_Information given_.
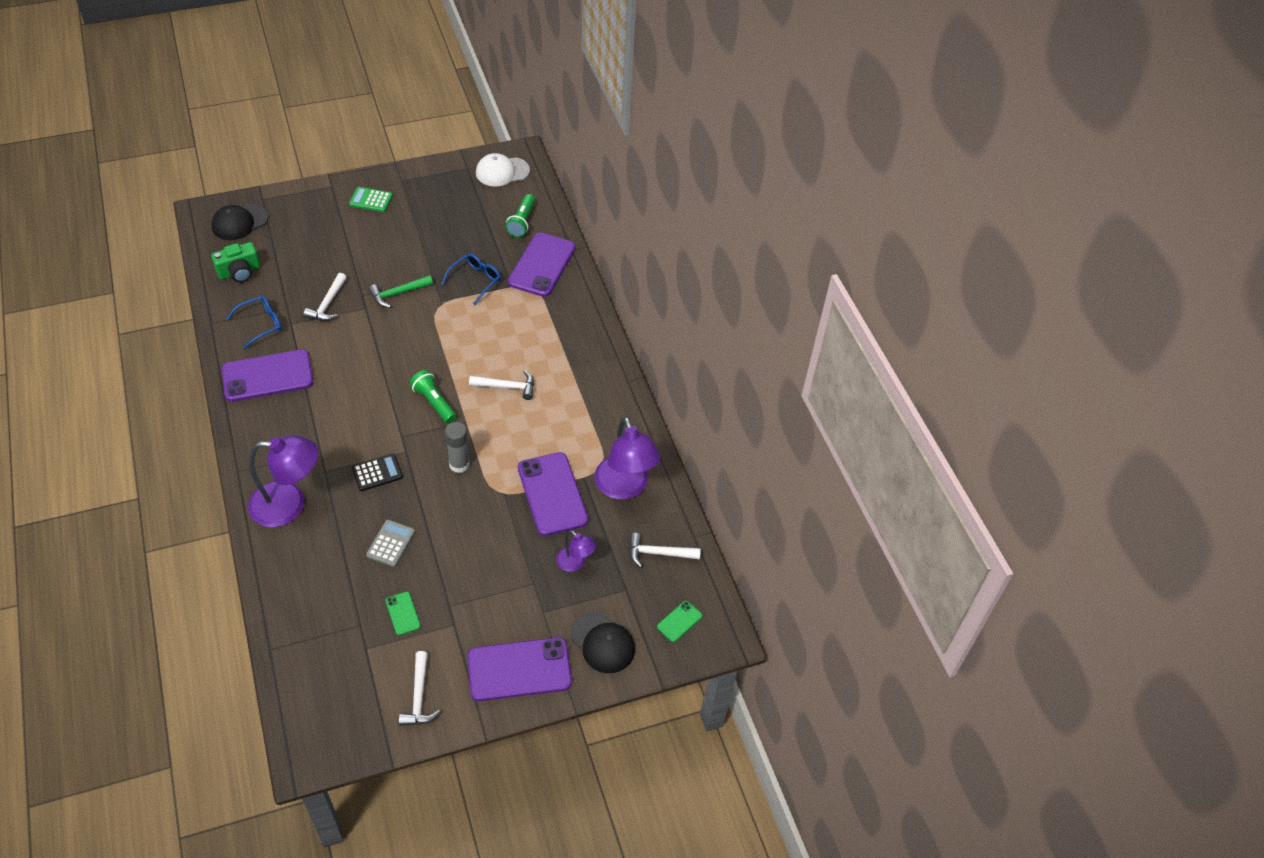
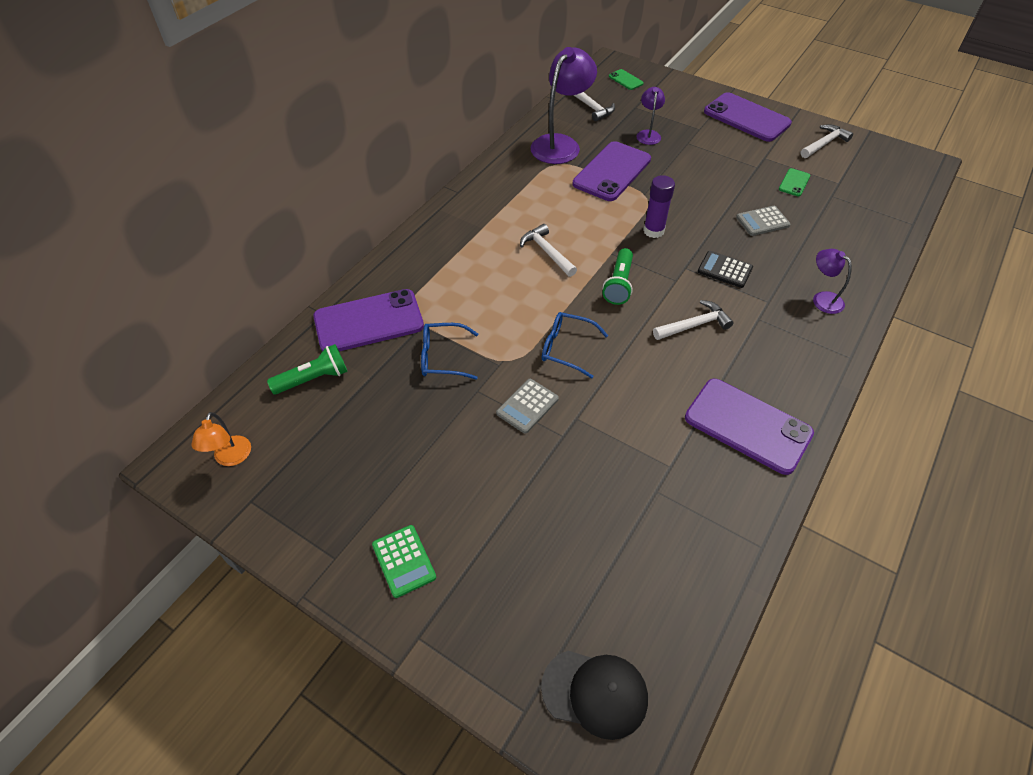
camera: 125 degrees left, 0 degrees up
(239, 272) = (667, 597): green camera -> none
(261, 324) = (703, 494): blue glasses -> blue glasses (566, 348)
(289, 504) = (822, 299): purple lamp -> purple lamp, size x0.51
(328, 304) = (608, 456): white hammer -> white hammer (694, 325)
(398, 293) = (527, 406): green hammer -> grey calculator
(459, 464) = (653, 231): grey glue stick -> purple glue stick
(502, 172) = (231, 458): white cap -> orange lamp
(602, 642) = (682, 98): black cap -> none
(679, 621) = (625, 80): green phone -> green phone turned 45 degrees clockwise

_Goal of the exercise_. Find "(459, 464) = (653, 231): grey" in the records. Copy its line and every line after it, exactly, through the last one.

_Solution_.
(459, 464) = (653, 231): grey glue stick -> purple glue stick
(502, 172) = (231, 458): white cap -> orange lamp
(602, 642) = (682, 98): black cap -> none
(679, 621) = (625, 80): green phone -> green phone turned 45 degrees clockwise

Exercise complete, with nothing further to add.